# Supplied data:
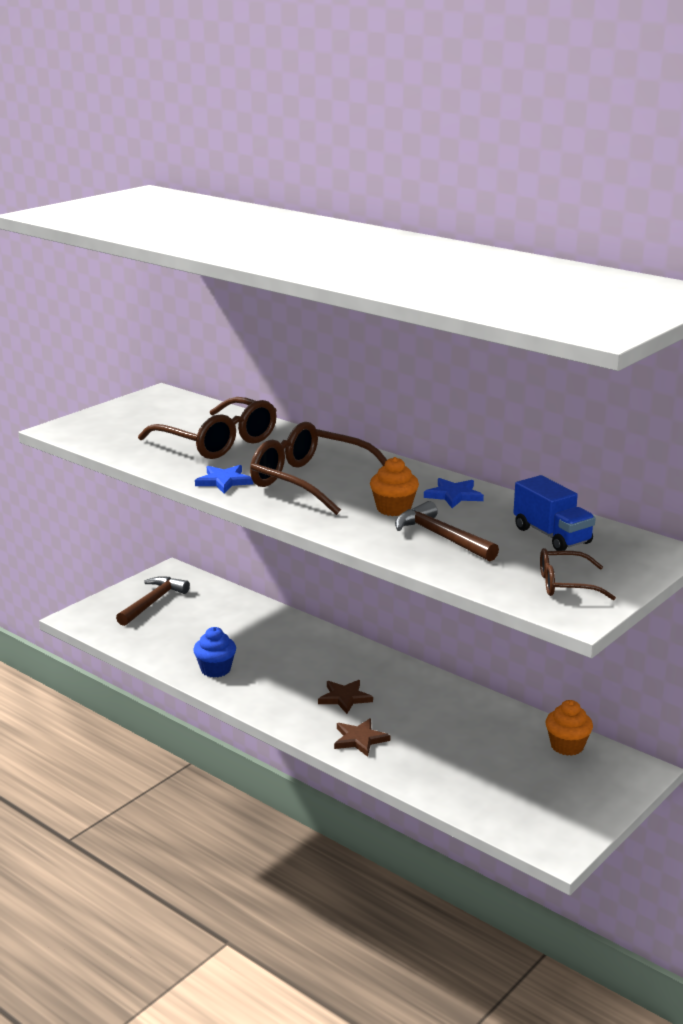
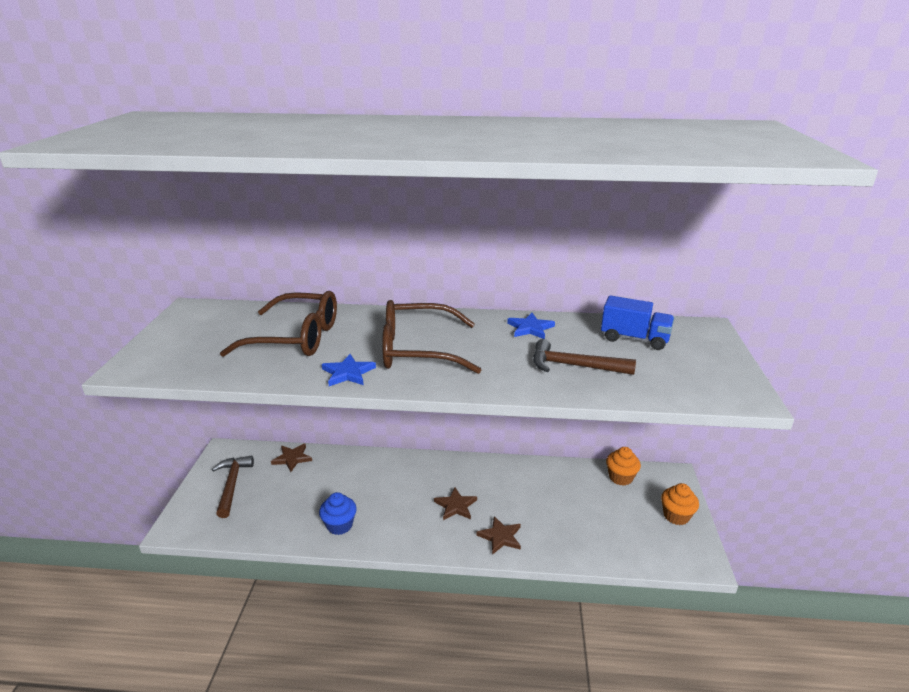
camera: 35 degrees left, 5 degrees up
(228, 600) = (292, 458): none -> brown star
(393, 509) = (508, 353): orange cupcake -> orange cupcake (676, 516)
(564, 584) = (702, 375): brown glasses -> none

# What you will do:
Your answer should consist of the lines above that hold the word "brown", copied exactly.

# Answer to this task:
(228, 600) = (292, 458): none -> brown star
(564, 584) = (702, 375): brown glasses -> none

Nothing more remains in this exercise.